Please set out all the records below as a numbered list of their lines, skipping any blank lines and leaving the pictures out.

-- start --

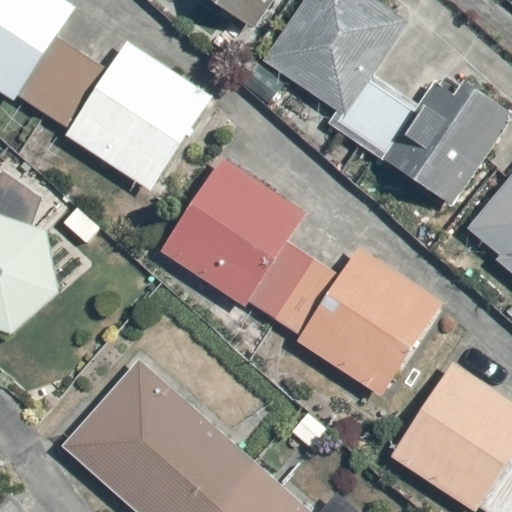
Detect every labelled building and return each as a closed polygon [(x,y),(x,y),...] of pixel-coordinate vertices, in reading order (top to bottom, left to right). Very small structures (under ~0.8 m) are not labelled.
[(76,7),(65,0),(0,0),(0,93),(14,103),(19,95),(73,131),(69,137),(148,190),(211,97),(128,41),(110,68),(58,34),(76,7)] [(204,0),(253,30),(271,0),(204,0)] [(407,23),(373,0),(294,0),(277,25),(284,29),(261,63),(337,114),(330,125),(381,160),(416,108),(370,76),(407,23)] [(440,87),(387,162),(446,206),(511,117),(468,86),(458,100),(440,87)] [(306,211),(226,157),(162,253),(243,306),(247,299),(302,336),(297,344),(385,402),(404,374),(408,376),(452,310),(388,267),(394,258),(360,235),(344,259),(329,249),(317,266),(284,244),(306,211)] [(511,179),(469,230),(498,255),(495,260),(511,274),(511,179)] [(0,330),(14,335),(62,291),(46,224),(0,212),(0,330)] [(145,355),(63,444),(137,511),(353,511),(339,499),(327,511),(306,511),(235,447),(240,442),(145,355)] [(511,511),(511,407),(452,367),(391,456),(473,511),(476,511),(481,506),(489,511),(511,511)]
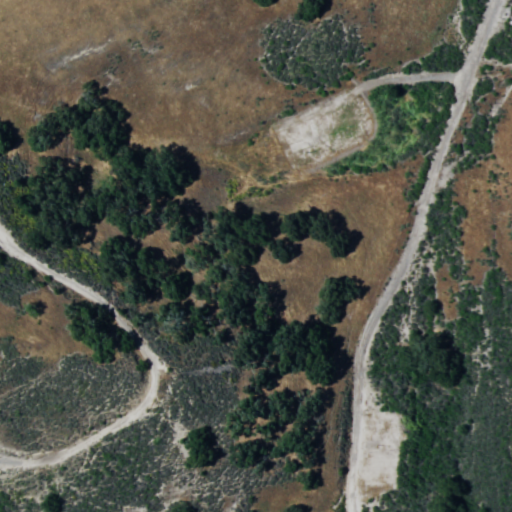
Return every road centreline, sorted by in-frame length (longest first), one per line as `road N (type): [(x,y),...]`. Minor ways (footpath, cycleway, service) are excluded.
road 1 (residential): [(350,511),(363,340),(416,229),(489,0)]
road 2 (residential): [(0,460),(71,450),(139,407),(155,382),(116,314),(0,237)]
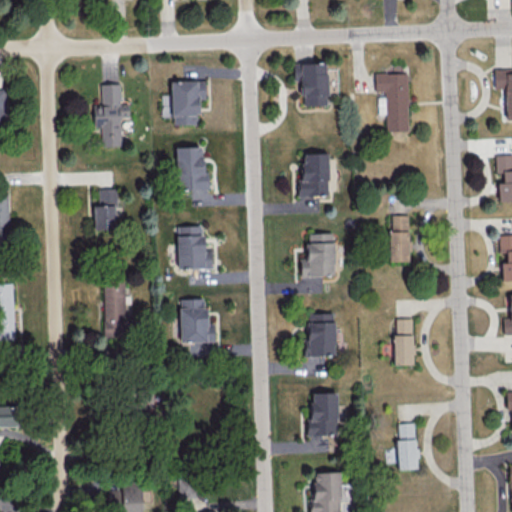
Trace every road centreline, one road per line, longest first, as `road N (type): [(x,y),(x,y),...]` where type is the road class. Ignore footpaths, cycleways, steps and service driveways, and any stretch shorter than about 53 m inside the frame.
road 1 (residential): [(511,28),(0,48)]
road 2 (residential): [(266,511),(246,0)]
road 3 (residential): [(465,511),(446,0)]
road 4 (residential): [(62,511),(46,0)]
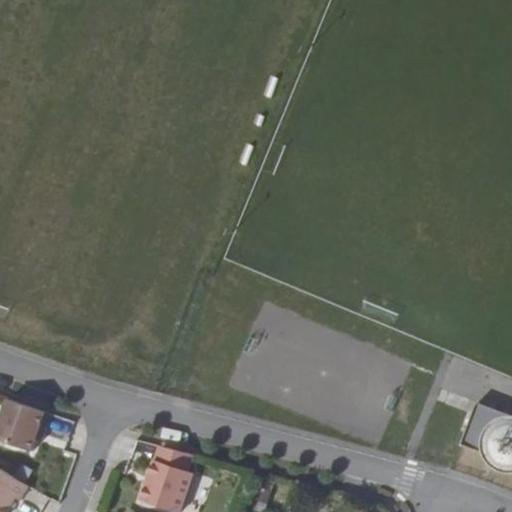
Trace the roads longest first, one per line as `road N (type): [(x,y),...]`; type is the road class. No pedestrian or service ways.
road 1 (residential): [(120,406),(446,494)]
road 2 (residential): [(0,364),(120,406)]
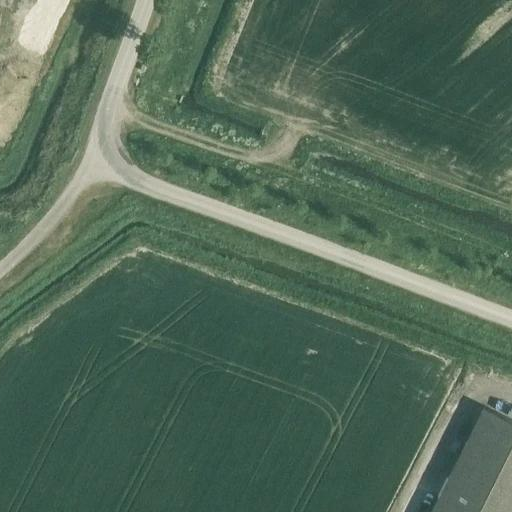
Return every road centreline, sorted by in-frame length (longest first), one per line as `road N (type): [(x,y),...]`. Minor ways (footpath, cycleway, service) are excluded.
road 1 (unclassified): [(511,323),(93,165)]
road 2 (unclassified): [(93,165),(142,0)]
road 3 (unclassified): [(0,272),(93,165)]
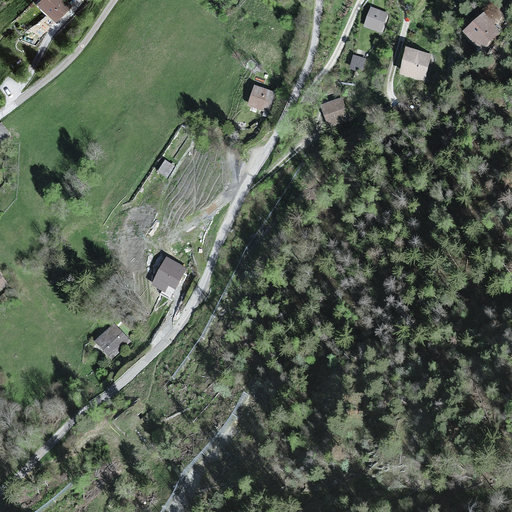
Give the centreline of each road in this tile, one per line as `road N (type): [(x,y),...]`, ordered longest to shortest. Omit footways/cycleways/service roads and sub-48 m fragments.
road 1 (residential): [(316,0),(308,61),(180,321),(0,490)]
road 2 (residential): [(0,117),(74,57),(115,0)]
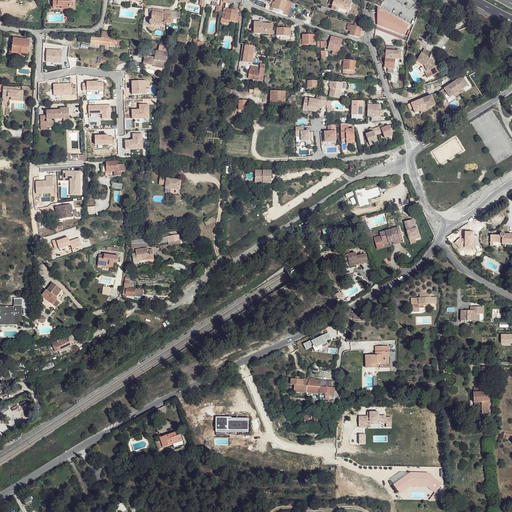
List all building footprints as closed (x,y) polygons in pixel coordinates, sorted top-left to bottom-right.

-- end --

▸ **Result**
1. Detect every labelled building and return each as a closed polygon [(x,y),(x,y),...] of pixel-coordinate vertices, in reading order (top to bottom, left to right). Very small structures (under ~0.8 m) are not labelled.
2. [(76,7),(65,0),(0,0),(0,93),(14,103),(19,95),(73,131),(69,137),(148,190),(211,97),(128,41),(110,68),(58,34),(76,7)] [(204,0),(253,30),(271,0),(204,0)] [(407,23),(373,0),(294,0),(277,25),(284,29),(261,63),(337,114),(330,125),(381,160),(416,108),(370,76),(407,23)] [(440,87),(387,162),(446,206),(511,117),(468,86),(458,100),(440,87)] [(306,211),(226,157),(162,253),(243,306),(247,299),(302,336),(297,344),(385,402),(404,374),(408,376),(452,310),(388,267),(394,258),(360,235),(344,259),(329,249),(317,266),(284,244),(306,211)] [(511,179),(469,230),(498,255),(495,260),(511,274),(511,179)] [(0,330),(14,335),(62,291),(46,224),(0,212),(0,330)] [(145,355),(63,444),(137,511),(353,511),(339,499),(327,511),(306,511),(235,447),(240,442),(145,355)] [(511,511),(511,407),(452,367),(391,456),(473,511),(476,511),(481,506),(489,511),(511,511)]
3. Return every road centreline, sorted by in-frame length (longest first), one per line as `road N (type): [(x,y),...]`. Minor ways (footpath, cycleway, service) are excluded.
4. road 1 (residential): [(350,511),(363,340),(416,229),(489,0)]
5. road 2 (residential): [(0,460),(71,450),(139,407),(155,382),(116,314),(0,237)]
6. Trace every road centreline, one road per line, longest first, as `road N (type): [(x,y),(x,y),...]` where type is the road class. Ignore footpaths, cycleways, steps and service driveways, and any stretch shorter than about 53 m inside the frame.
7. road 1 (residential): [(511,28),(0,48)]
8. road 2 (residential): [(266,511),(246,0)]
9. road 3 (residential): [(465,511),(446,0)]
10. road 4 (residential): [(62,511),(46,0)]
11. Trace the roads longest first, one per line as `road N (type): [(x,y),...]`; type is the road class. No pedestrian or service ways.
12. road 1 (residential): [(120,406),(446,494)]
13. road 2 (residential): [(0,364),(120,406)]
14. Return every road centreline, sorted by in-frame length (longest first), one per line as `road N (type): [(x,y),...]`. Minor ways (footpath, cycleway, service) are excluded.
15. road 1 (unclassified): [(511,323),(93,165)]
16. road 2 (unclassified): [(93,165),(142,0)]
17. road 3 (unclassified): [(0,272),(93,165)]
18. Give the centreline of each road in this tile, one per line as `road N (type): [(x,y),...]`, ordered longest to shortest. Omit footways/cycleways/service roads and sub-48 m fragments.
19. road 1 (residential): [(316,0),(308,61),(180,321),(0,490)]
20. road 2 (residential): [(0,117),(74,57),(115,0)]
21. List all building footprints as closed (x,y) polygons in pixel coordinates, sorted top-left to bottom-right.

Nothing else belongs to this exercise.